***** DATASET RECORDS

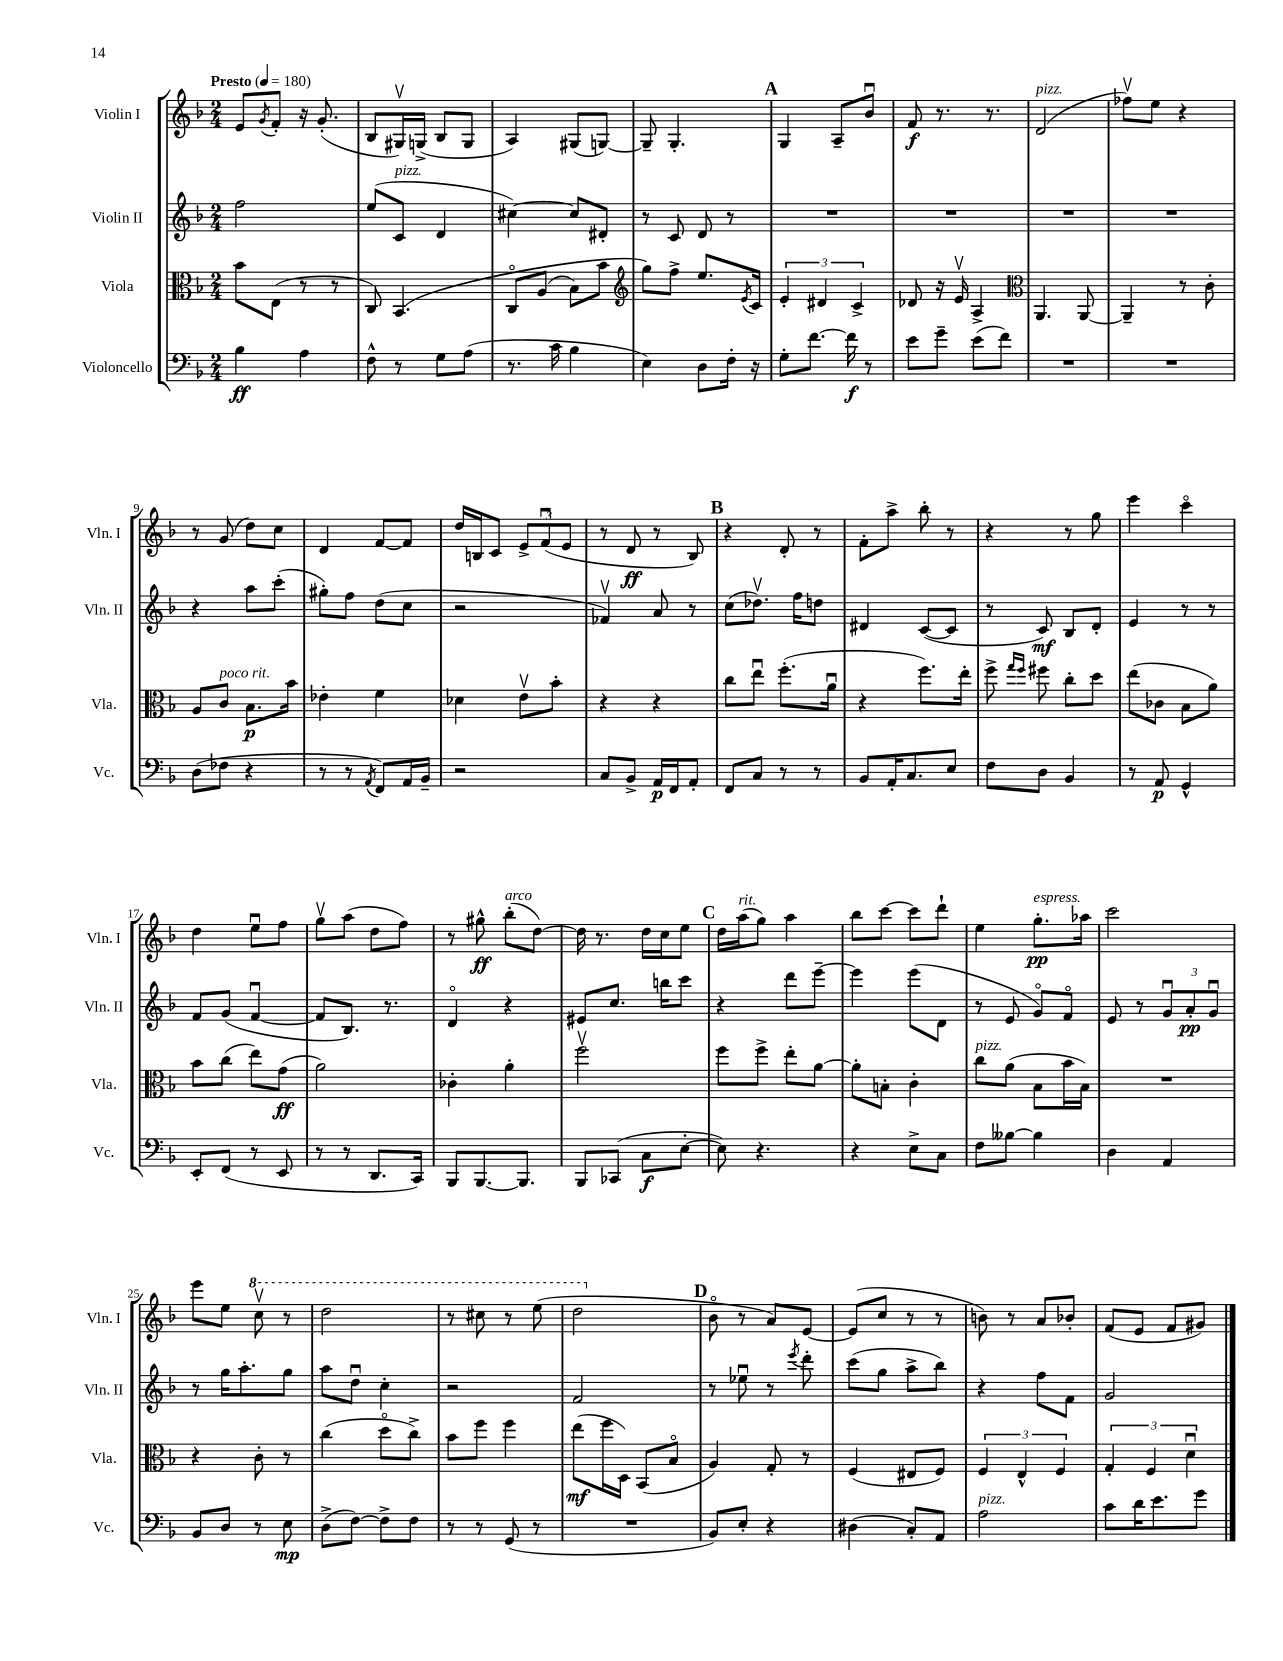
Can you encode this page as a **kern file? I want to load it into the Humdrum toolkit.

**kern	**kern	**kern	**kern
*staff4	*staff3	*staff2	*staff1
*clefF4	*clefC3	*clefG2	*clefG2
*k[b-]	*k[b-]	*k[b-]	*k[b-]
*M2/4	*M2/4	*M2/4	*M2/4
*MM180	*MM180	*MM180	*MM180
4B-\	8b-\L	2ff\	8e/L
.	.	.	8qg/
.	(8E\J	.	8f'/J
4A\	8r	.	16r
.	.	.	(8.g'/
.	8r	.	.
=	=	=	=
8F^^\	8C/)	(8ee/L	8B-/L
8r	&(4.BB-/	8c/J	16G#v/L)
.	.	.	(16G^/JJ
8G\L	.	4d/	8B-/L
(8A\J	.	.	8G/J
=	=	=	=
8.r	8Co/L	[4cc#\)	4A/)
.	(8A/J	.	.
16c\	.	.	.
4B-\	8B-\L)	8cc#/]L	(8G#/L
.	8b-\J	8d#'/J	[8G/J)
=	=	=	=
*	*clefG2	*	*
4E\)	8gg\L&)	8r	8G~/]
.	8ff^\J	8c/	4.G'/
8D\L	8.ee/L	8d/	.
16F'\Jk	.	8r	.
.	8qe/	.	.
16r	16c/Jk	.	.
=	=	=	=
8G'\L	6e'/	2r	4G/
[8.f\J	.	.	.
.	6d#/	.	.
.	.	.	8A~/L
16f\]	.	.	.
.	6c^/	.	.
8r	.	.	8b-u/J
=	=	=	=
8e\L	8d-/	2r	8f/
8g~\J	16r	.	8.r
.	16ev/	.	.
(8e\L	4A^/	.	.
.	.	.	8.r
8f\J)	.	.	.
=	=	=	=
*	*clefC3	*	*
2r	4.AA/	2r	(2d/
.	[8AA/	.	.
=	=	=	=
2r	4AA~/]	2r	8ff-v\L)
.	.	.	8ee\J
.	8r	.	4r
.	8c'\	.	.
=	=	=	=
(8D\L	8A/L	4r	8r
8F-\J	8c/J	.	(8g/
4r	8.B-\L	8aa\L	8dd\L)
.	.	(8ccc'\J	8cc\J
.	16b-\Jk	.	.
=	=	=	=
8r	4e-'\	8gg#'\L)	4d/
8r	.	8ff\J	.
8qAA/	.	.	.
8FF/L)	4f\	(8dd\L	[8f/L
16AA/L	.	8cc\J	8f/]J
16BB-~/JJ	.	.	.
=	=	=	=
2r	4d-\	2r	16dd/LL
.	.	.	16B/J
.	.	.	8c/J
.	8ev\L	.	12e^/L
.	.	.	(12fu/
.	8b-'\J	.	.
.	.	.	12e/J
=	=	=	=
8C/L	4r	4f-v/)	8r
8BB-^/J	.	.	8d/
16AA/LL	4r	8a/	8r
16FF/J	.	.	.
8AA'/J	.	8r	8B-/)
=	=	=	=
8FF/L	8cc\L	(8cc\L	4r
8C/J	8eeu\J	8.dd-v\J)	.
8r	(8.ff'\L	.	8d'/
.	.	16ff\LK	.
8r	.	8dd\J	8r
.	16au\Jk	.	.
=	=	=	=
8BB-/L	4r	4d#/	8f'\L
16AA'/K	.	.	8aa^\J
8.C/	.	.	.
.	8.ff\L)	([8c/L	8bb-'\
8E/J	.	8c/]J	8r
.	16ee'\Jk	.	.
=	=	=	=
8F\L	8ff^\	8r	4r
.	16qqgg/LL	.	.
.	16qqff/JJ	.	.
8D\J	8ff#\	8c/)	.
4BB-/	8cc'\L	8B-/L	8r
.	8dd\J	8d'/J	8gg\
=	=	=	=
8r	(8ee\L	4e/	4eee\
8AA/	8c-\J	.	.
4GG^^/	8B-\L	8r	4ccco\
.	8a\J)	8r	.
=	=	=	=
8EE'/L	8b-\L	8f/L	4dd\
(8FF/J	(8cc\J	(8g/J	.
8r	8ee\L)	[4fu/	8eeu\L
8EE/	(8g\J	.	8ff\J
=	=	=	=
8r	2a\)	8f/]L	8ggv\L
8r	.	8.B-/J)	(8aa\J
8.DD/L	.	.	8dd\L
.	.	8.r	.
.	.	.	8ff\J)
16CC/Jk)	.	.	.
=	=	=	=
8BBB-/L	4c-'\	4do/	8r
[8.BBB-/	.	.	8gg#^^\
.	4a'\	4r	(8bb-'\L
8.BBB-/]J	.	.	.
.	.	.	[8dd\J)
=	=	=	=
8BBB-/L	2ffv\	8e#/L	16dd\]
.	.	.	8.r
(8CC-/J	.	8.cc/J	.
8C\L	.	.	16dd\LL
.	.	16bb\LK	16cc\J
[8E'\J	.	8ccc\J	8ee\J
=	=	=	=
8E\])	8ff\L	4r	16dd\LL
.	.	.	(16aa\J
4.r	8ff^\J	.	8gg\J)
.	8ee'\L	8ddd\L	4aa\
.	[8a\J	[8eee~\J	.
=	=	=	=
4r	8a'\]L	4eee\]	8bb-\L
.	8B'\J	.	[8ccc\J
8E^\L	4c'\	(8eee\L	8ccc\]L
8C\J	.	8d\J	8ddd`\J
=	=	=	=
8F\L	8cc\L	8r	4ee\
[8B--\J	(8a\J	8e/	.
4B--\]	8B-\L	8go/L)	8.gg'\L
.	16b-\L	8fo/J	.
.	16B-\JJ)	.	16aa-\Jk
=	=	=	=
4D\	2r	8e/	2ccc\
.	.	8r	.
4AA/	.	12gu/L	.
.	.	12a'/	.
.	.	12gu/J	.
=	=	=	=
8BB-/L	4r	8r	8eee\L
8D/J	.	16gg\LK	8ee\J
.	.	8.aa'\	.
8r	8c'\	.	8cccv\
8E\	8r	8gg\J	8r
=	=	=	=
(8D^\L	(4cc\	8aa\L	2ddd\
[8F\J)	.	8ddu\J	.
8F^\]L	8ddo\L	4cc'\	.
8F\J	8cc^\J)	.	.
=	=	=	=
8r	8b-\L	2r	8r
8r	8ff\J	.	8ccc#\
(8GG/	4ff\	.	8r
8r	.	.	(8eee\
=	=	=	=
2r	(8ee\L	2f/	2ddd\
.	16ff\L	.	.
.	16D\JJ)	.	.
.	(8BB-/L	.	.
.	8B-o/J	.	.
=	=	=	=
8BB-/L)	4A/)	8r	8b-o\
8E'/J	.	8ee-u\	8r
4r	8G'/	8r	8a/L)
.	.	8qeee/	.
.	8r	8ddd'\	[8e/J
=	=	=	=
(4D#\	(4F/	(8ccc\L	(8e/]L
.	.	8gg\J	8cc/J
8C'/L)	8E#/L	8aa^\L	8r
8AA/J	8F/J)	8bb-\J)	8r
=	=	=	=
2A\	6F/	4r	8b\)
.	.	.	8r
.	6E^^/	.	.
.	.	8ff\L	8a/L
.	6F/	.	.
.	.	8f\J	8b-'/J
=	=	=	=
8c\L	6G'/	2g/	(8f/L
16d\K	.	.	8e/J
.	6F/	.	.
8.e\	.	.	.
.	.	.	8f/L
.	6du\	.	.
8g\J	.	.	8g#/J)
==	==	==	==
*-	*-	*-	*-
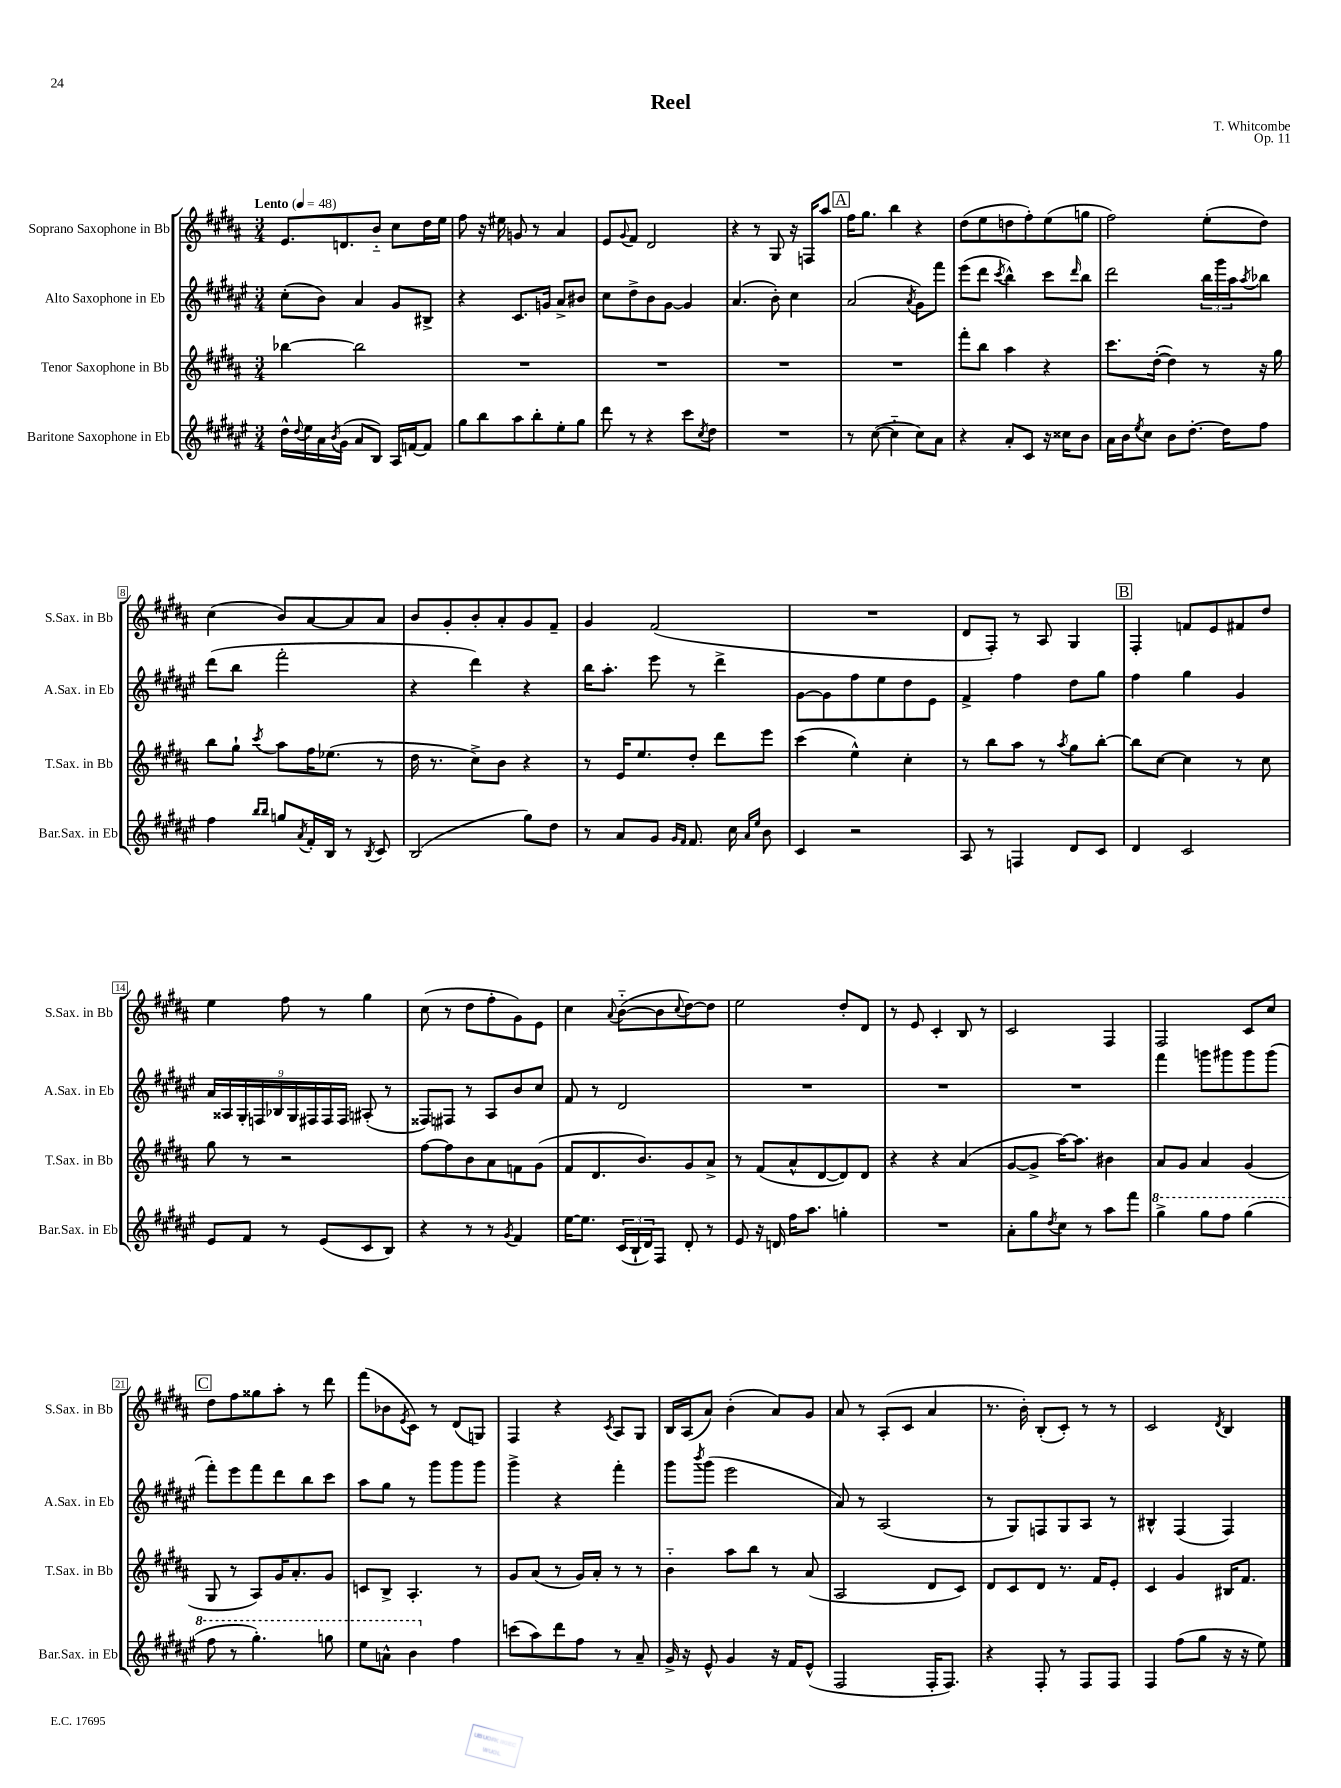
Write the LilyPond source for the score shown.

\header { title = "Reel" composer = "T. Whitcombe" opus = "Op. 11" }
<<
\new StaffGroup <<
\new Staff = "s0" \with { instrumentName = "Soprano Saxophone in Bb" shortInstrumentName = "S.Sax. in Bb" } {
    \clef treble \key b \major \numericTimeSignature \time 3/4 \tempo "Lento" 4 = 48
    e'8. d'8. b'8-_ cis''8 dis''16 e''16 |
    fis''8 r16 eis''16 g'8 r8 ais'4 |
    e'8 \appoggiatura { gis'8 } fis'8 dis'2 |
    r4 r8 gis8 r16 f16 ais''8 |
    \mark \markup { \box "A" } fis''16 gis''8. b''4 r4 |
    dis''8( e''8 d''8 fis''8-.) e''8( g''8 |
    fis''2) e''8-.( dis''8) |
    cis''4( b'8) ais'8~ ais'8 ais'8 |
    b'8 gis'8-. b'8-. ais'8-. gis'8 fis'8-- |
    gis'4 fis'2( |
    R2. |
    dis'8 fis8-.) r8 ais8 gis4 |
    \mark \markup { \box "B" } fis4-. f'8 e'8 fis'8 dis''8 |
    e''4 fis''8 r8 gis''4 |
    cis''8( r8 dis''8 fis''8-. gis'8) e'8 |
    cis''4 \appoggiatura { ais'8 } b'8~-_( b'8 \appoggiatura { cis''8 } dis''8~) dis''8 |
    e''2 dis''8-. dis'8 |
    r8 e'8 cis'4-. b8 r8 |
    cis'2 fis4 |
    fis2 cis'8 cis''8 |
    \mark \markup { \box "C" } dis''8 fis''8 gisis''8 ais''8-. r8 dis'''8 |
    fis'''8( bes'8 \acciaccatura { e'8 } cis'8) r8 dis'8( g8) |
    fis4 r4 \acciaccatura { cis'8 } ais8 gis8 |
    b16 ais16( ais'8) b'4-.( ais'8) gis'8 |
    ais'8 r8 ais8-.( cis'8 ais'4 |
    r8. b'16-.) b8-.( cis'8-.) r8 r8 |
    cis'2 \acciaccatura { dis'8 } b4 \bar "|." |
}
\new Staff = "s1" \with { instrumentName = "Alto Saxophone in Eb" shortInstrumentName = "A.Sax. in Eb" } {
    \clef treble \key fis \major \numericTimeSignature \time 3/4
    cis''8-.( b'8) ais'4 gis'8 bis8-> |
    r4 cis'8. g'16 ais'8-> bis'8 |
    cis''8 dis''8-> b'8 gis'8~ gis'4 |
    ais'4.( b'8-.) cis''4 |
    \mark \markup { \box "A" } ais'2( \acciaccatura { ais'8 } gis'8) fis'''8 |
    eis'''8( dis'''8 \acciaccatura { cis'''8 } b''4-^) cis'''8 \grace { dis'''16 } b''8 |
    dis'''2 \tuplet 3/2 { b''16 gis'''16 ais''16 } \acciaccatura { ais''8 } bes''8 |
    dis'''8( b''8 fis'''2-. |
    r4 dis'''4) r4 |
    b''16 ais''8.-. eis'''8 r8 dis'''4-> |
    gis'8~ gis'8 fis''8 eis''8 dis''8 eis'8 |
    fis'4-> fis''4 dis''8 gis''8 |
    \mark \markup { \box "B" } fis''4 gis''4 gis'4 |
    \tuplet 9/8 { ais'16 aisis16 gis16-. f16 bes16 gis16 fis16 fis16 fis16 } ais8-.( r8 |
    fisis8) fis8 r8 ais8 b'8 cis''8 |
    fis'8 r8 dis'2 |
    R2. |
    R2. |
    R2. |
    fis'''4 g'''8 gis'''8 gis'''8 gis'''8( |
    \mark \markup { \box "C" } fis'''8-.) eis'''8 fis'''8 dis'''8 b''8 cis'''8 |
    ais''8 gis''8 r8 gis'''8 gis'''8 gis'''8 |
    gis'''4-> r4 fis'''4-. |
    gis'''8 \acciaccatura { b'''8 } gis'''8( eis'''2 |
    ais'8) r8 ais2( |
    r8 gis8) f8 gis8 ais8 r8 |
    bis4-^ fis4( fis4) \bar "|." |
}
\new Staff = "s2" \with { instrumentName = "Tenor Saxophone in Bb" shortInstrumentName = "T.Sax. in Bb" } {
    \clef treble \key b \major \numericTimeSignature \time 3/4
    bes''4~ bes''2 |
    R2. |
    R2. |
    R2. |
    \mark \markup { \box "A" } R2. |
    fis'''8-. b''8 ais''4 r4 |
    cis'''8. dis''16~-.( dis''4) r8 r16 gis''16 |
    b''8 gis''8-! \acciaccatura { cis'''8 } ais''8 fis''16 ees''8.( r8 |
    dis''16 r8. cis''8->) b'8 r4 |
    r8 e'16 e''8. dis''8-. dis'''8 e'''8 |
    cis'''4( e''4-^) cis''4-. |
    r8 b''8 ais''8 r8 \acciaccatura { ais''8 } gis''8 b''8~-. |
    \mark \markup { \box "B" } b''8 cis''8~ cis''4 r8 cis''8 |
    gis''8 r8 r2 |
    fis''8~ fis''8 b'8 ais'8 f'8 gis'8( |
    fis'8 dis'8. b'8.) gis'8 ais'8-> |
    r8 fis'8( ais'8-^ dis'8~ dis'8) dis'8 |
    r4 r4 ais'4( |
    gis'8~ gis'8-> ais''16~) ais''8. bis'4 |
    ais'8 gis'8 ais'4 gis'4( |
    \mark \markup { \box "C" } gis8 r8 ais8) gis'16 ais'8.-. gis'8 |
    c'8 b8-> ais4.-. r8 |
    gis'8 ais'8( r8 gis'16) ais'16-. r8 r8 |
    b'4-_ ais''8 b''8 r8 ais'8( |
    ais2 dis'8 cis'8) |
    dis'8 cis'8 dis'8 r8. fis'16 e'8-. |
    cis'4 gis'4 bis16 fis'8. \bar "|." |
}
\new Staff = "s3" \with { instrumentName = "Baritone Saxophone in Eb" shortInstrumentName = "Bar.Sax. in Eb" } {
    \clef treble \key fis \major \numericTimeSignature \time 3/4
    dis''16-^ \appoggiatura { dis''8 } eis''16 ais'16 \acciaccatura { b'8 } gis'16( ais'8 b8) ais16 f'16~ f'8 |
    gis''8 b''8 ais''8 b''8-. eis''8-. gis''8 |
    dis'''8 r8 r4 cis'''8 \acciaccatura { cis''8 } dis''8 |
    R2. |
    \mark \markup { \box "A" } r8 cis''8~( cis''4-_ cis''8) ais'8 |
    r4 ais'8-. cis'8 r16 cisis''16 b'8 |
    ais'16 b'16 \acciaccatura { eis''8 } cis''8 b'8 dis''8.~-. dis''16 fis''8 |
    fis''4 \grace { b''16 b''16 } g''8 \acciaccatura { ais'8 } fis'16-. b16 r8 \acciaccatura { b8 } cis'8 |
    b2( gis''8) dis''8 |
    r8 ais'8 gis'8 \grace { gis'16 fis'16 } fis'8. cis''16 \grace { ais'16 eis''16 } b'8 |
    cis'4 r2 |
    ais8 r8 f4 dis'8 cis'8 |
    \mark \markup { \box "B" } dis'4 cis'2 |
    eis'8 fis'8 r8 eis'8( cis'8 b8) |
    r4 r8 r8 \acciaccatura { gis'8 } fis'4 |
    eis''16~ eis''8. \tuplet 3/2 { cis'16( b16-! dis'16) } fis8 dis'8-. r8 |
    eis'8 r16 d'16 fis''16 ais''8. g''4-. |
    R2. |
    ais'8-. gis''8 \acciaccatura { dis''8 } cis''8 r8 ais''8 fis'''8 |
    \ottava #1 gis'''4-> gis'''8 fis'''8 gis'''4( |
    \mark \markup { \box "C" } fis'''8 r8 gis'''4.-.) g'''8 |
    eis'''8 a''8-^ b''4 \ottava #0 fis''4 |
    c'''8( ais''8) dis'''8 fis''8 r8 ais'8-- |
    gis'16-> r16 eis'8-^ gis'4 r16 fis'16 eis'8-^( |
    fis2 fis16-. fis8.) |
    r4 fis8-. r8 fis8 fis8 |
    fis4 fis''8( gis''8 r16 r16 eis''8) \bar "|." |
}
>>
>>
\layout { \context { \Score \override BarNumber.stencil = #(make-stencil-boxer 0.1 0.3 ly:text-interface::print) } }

**********

_GIVEN EXERCISE_
State the number of lines in the data above that contain the string "with", giving the number alone.

_THE ANSWER_
4